Using the entries below, copy out all lines where "none" is found.

• Stored data entries:
* * * * *

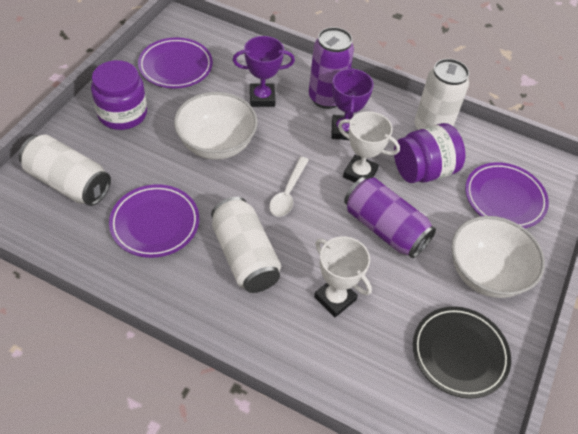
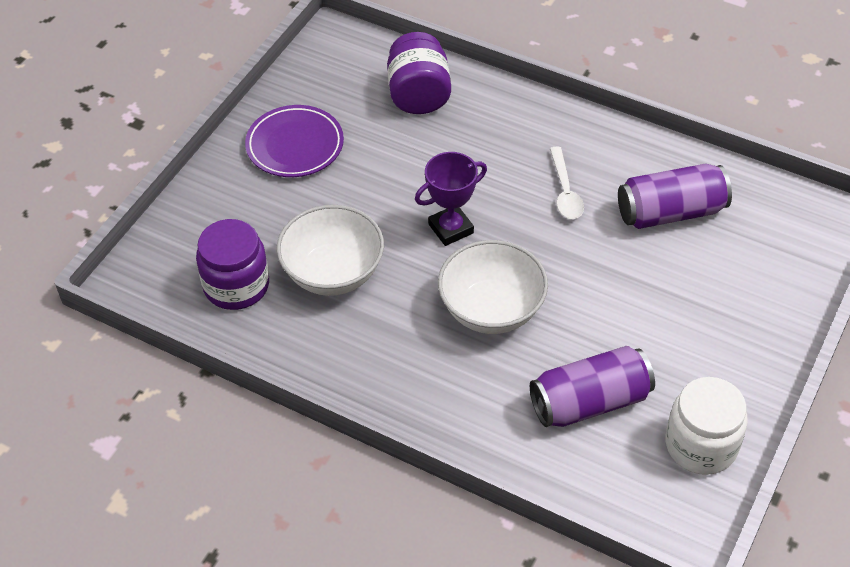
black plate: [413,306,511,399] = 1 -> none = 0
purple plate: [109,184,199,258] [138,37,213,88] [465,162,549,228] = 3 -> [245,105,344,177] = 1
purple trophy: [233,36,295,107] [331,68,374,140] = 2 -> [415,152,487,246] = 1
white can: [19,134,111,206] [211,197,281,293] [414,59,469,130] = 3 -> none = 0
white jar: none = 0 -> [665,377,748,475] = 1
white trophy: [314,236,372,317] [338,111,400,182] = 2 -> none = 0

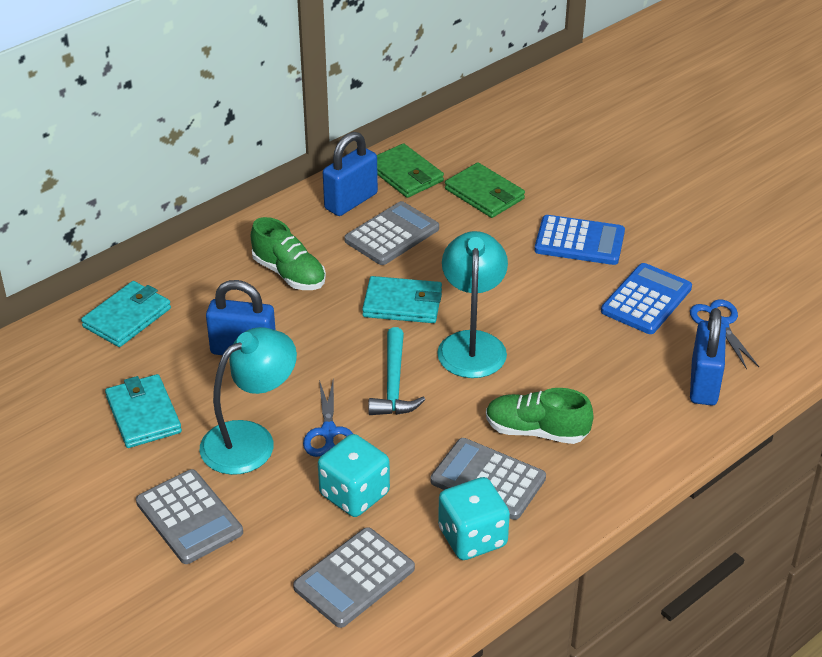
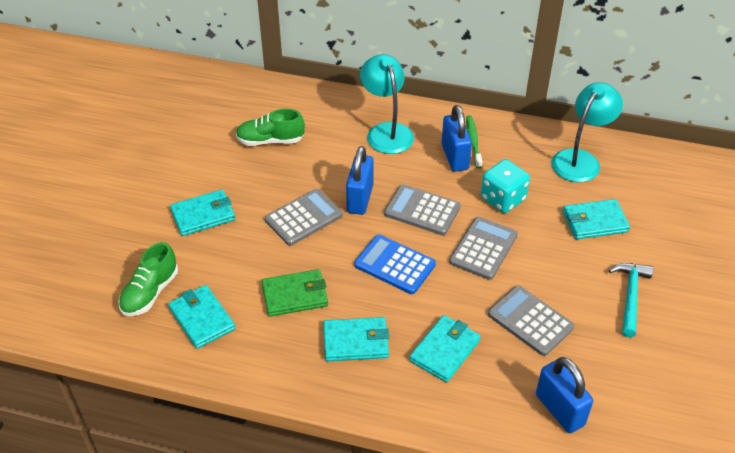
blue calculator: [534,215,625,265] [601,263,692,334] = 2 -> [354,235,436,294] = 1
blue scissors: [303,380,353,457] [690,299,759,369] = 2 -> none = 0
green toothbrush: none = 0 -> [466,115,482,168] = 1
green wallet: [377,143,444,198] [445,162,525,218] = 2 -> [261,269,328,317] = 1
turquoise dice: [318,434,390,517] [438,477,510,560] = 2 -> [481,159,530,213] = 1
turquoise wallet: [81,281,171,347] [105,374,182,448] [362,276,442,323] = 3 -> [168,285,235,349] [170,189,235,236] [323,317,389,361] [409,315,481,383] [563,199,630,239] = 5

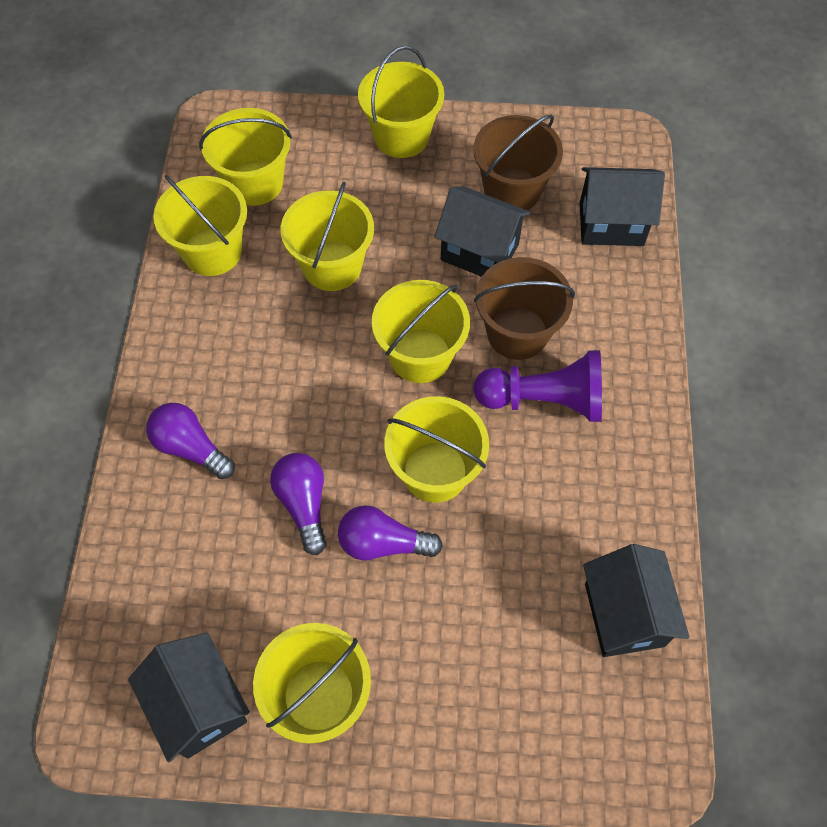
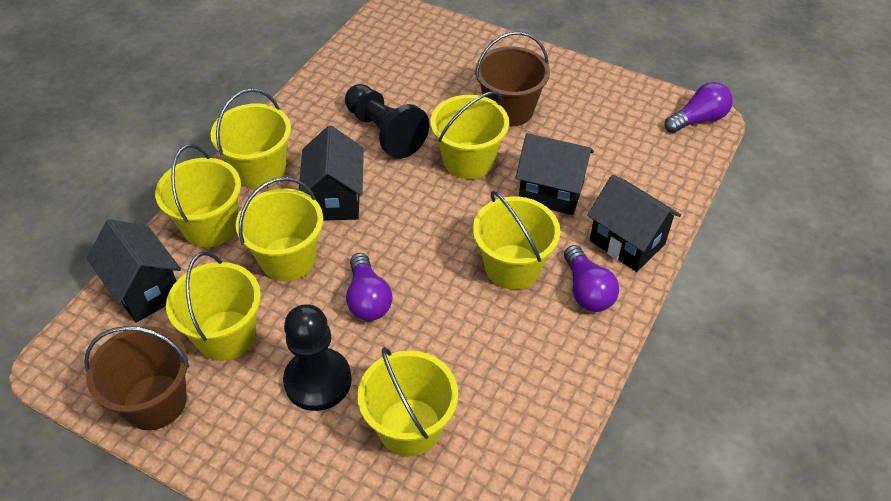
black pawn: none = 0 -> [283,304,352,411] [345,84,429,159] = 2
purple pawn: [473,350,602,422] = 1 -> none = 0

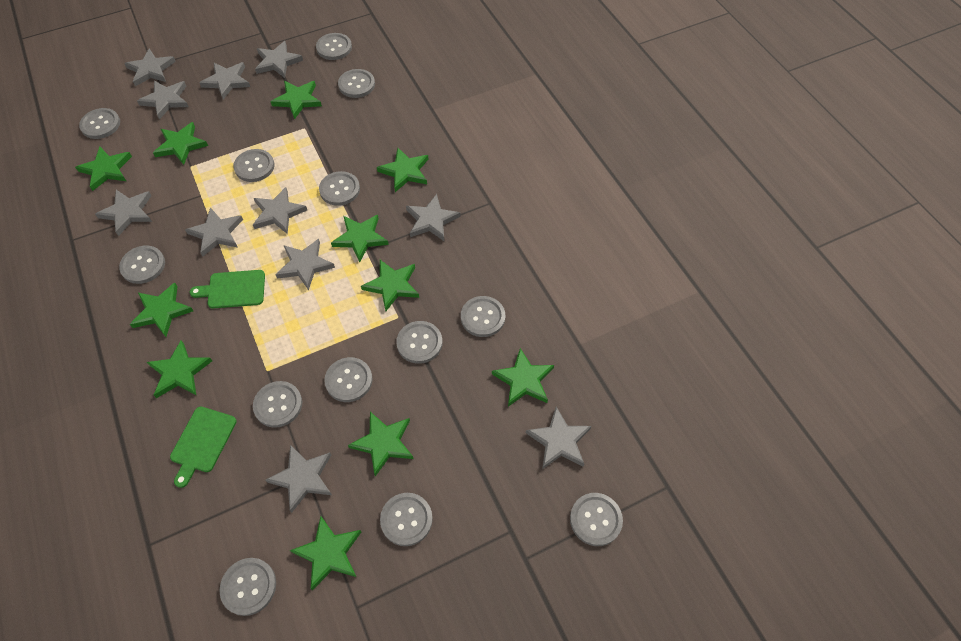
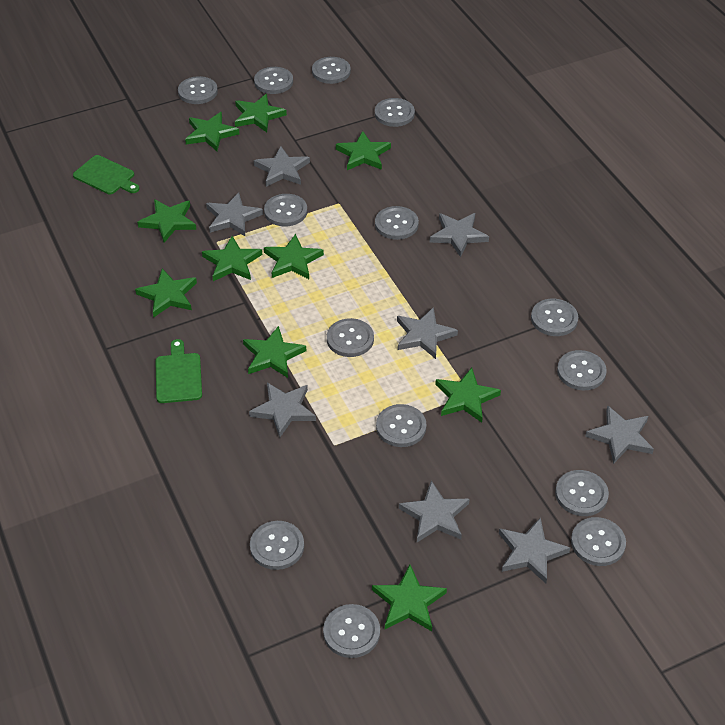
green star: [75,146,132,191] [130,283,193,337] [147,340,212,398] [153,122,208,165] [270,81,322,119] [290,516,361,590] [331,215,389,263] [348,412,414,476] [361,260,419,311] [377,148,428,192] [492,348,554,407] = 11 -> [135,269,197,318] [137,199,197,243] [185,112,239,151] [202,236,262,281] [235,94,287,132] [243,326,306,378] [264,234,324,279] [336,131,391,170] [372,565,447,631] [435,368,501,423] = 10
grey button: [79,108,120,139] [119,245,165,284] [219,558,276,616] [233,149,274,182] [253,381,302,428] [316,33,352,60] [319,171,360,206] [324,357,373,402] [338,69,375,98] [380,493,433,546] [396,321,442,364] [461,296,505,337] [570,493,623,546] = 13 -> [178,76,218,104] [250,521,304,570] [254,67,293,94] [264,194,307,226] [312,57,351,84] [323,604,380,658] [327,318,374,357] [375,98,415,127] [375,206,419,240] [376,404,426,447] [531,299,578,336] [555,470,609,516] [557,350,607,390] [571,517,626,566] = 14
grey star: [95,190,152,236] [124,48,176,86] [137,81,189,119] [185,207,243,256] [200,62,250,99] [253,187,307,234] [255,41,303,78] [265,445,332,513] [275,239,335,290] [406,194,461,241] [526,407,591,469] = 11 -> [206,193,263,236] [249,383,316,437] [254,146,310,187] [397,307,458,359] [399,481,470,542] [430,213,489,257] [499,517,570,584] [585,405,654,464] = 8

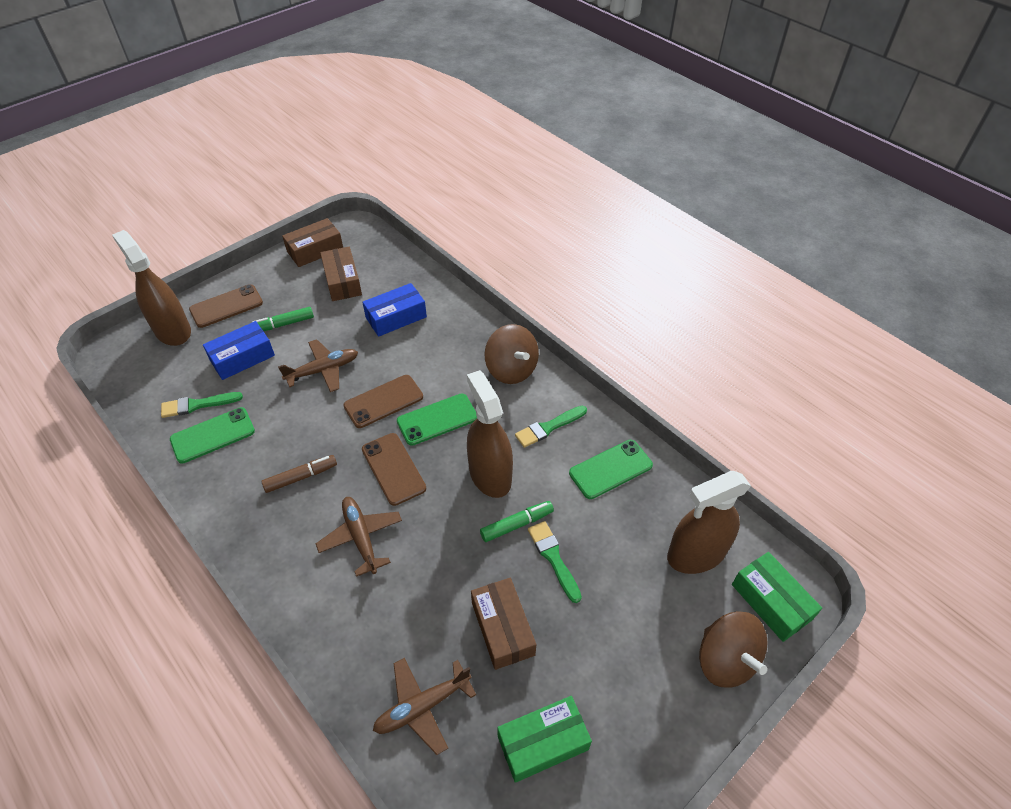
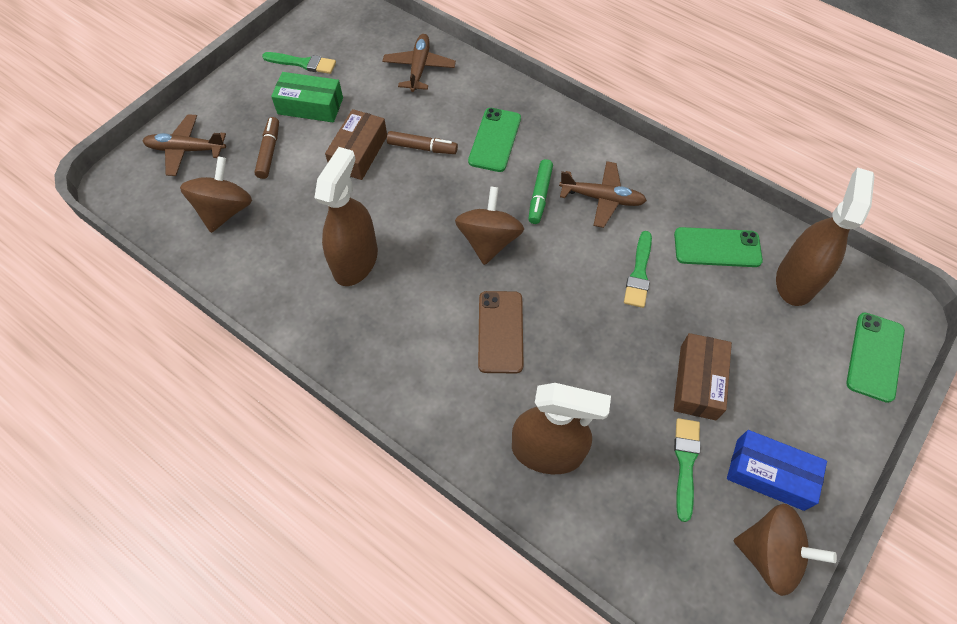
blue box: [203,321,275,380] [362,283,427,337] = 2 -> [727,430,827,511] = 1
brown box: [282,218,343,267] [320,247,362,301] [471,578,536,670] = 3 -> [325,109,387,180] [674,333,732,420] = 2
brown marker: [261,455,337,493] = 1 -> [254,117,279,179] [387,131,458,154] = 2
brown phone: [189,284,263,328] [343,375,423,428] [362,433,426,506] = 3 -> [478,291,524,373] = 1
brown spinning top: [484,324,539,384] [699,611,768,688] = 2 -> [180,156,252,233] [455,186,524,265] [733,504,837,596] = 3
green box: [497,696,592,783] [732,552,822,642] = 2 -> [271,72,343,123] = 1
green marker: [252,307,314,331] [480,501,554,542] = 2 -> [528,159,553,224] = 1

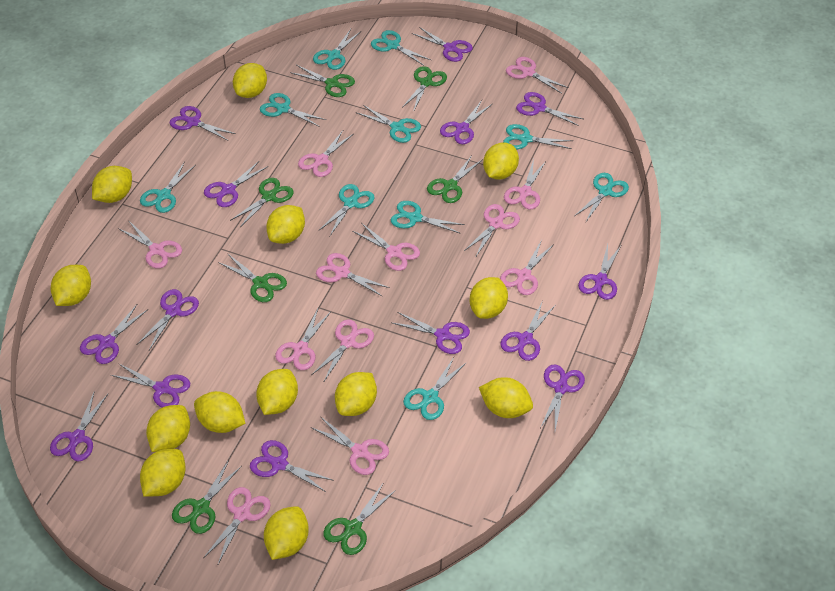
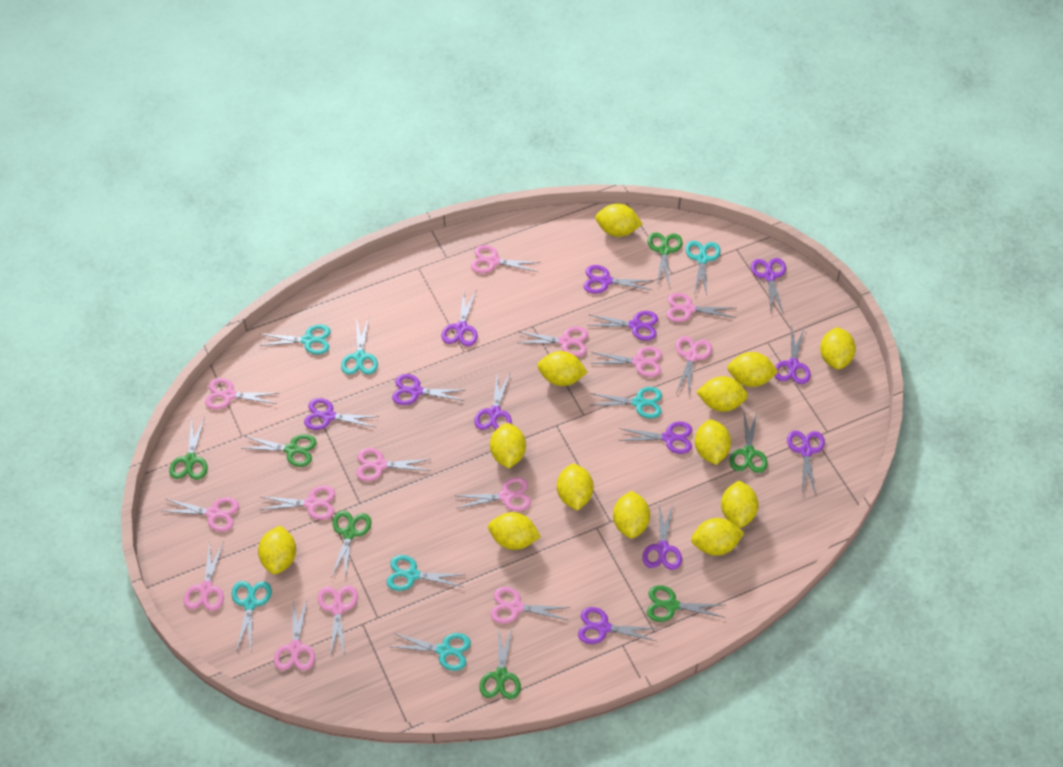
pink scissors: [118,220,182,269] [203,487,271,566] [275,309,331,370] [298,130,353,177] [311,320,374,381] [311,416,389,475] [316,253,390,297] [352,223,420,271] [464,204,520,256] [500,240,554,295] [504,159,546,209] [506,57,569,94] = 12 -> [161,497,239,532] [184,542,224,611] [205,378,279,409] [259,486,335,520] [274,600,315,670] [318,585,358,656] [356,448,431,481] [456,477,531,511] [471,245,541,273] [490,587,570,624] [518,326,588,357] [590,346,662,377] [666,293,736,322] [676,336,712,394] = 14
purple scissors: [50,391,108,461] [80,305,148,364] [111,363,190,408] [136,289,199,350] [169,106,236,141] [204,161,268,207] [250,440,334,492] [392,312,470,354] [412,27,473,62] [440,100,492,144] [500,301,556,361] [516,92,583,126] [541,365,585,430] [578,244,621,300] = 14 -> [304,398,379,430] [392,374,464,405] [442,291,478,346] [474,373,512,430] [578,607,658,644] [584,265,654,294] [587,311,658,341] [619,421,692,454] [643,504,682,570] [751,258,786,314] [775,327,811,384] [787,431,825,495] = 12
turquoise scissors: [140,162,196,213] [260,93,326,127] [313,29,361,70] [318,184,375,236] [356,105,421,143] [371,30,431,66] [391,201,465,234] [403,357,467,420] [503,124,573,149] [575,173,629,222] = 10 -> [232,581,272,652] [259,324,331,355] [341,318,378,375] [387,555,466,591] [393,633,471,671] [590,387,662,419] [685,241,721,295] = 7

* * * * *

• Expected output:
black plate: [413,306,511,399] = 1 -> none = 0
white can: [19,134,111,206] [211,197,281,293] [414,59,469,130] = 3 -> none = 0
white jar: none = 0 -> [665,377,748,475] = 1
white trophy: [314,236,372,317] [338,111,400,182] = 2 -> none = 0
blue scissors: [303,380,353,457] [690,299,759,369] = 2 -> none = 0
green toothbrush: none = 0 -> [466,115,482,168] = 1
black pawn: none = 0 -> [283,304,352,411] [345,84,429,159] = 2
purple pawn: [473,350,602,422] = 1 -> none = 0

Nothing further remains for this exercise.